=== Begin Enclosure ===

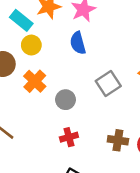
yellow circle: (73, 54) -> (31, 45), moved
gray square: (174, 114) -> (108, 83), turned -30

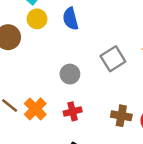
blue semicircle: (78, 43) -> (70, 19), moved
orange cross: (35, 81) -> (35, 109), moved

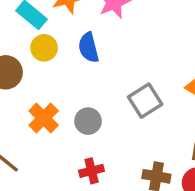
orange cross: (35, 109) -> (44, 118), moved

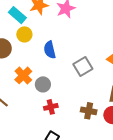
blue semicircle: (89, 48) -> (50, 50), moved
gray circle: (88, 121) -> (43, 84), moved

=== End Enclosure ===

Please print exactly the lines from the line containing "orange cross: (35, 81) -> (35, 109), moved" through the end of the records above, both included, leaving out every picture.

orange cross: (35, 81) -> (35, 109), moved

orange cross: (35, 109) -> (44, 118), moved

blue semicircle: (89, 48) -> (50, 50), moved
gray circle: (88, 121) -> (43, 84), moved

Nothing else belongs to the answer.